__Exercise requirements__.
Check every line of the records below for the string "AGND" and copy the ones that have it.

__Records to process__.
^^^^^^^^^^^^^^^^

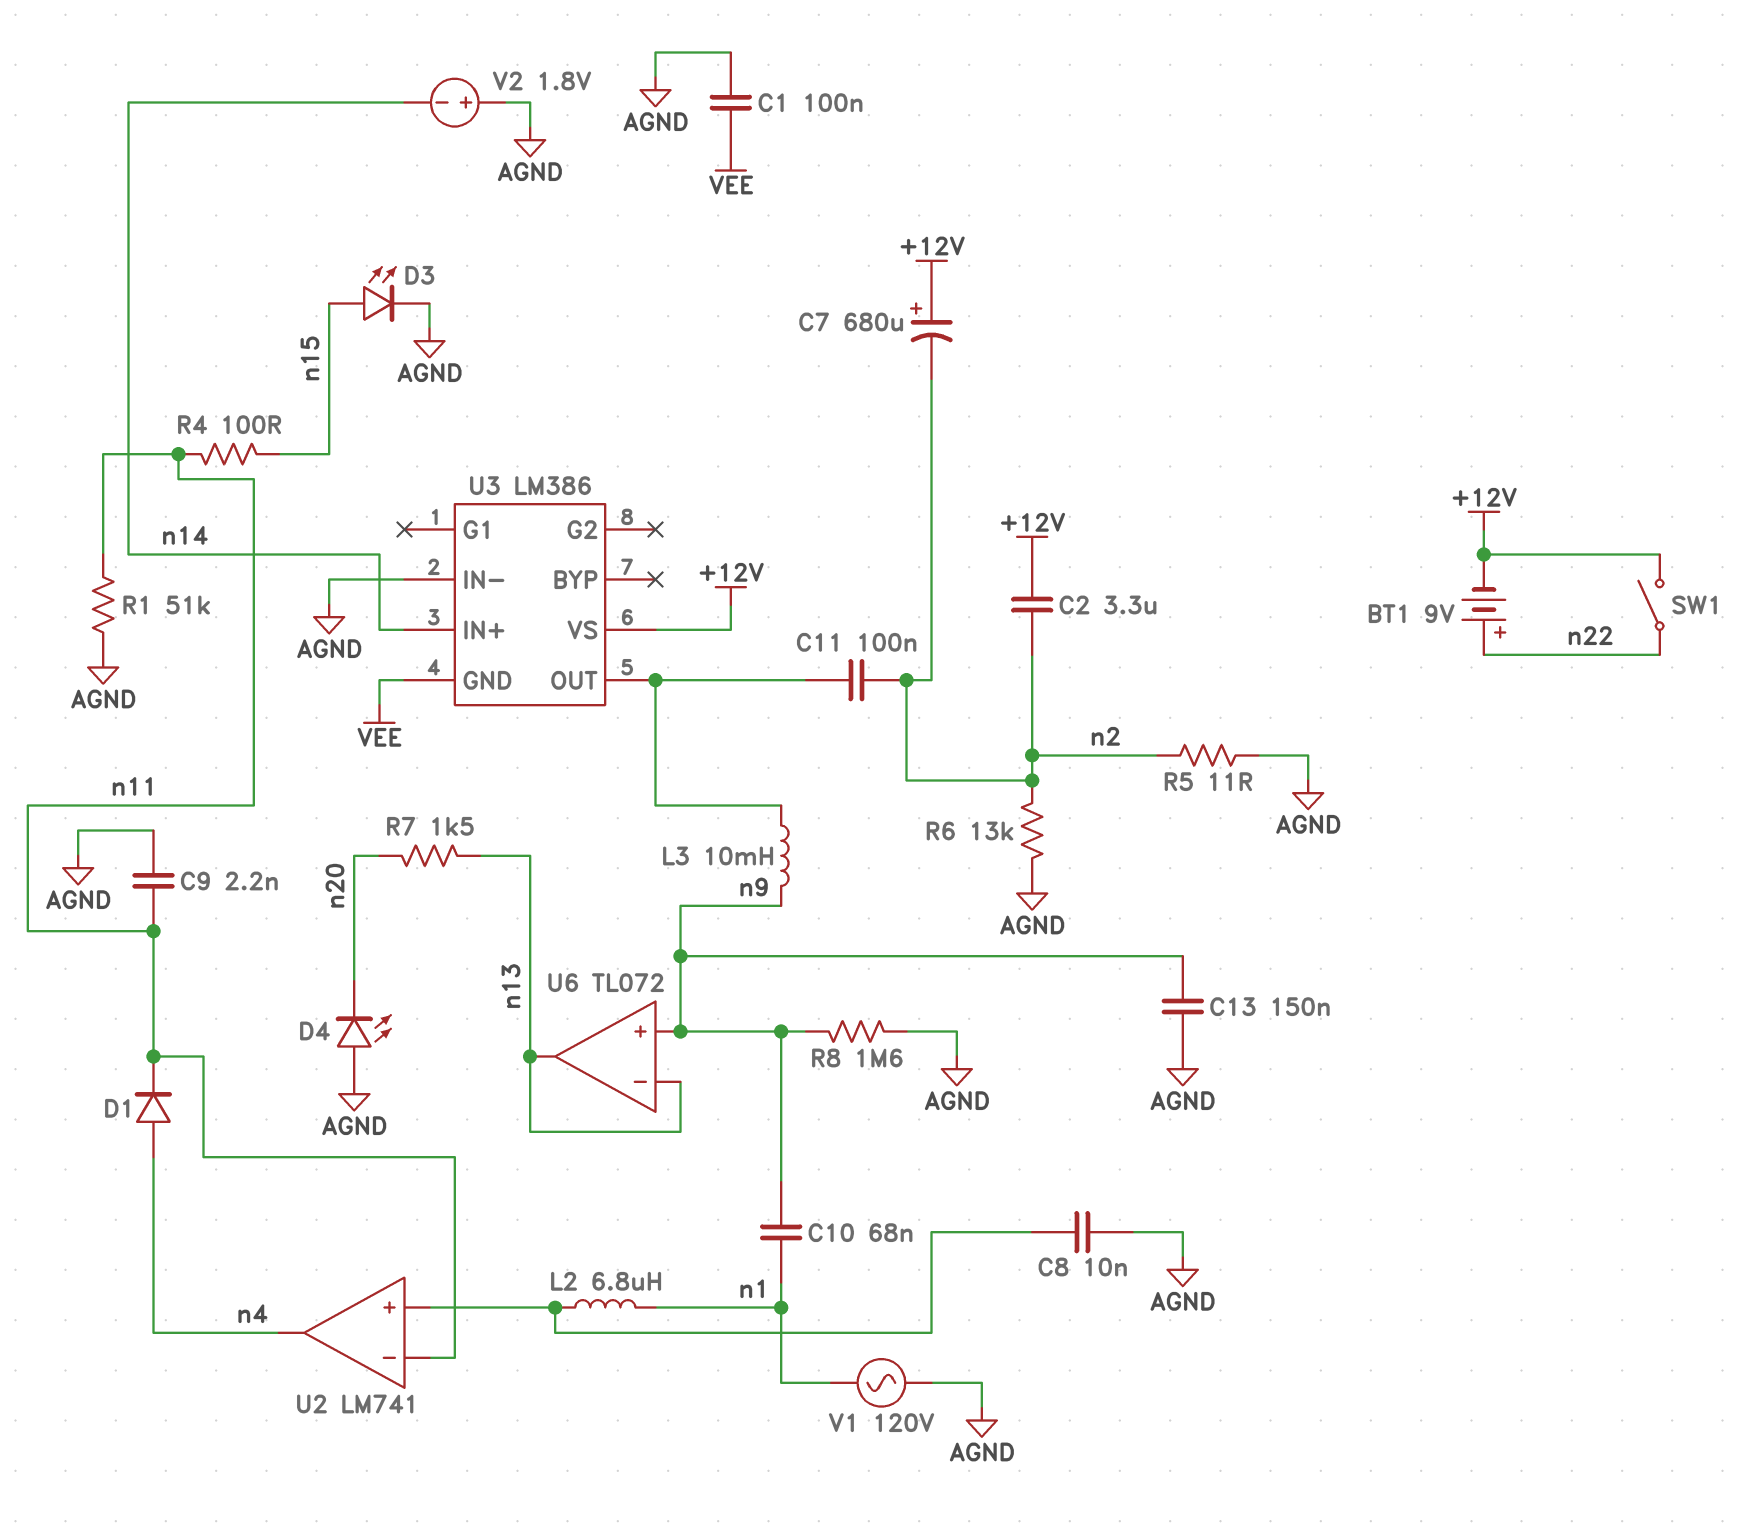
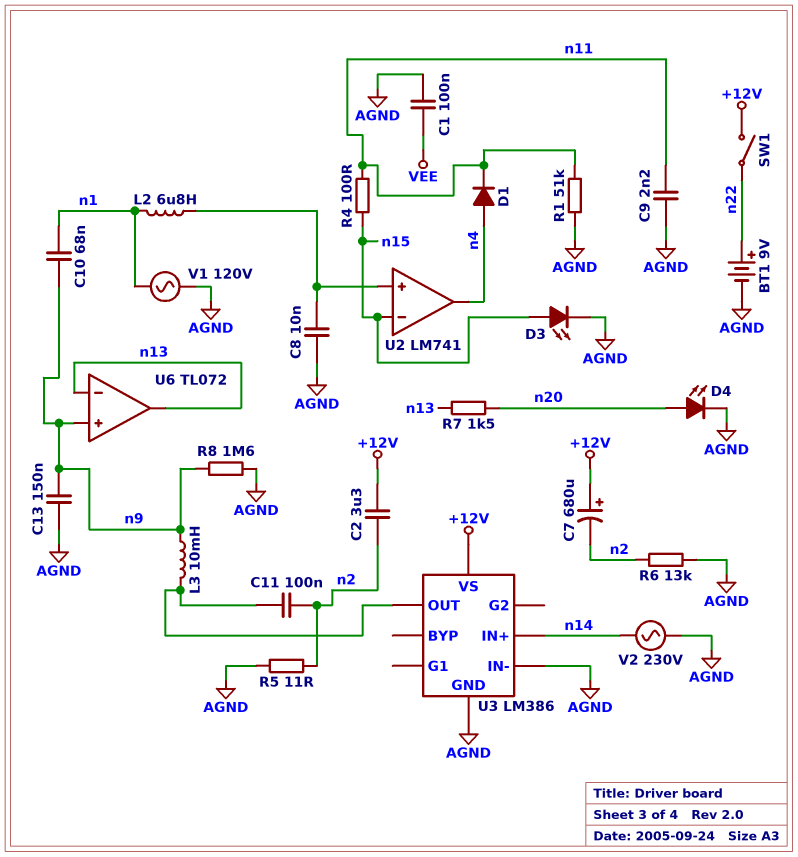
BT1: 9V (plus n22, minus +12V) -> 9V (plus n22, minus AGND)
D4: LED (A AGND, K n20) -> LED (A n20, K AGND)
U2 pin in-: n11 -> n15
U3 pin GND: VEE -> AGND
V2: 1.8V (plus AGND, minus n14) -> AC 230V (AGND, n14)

^^^^^^^^^^^^^^^^

__Output of the exercise__.
BT1: 9V (plus n22, minus +12V) -> 9V (plus n22, minus AGND)
D4: LED (A AGND, K n20) -> LED (A n20, K AGND)
U3 pin GND: VEE -> AGND
V2: 1.8V (plus AGND, minus n14) -> AC 230V (AGND, n14)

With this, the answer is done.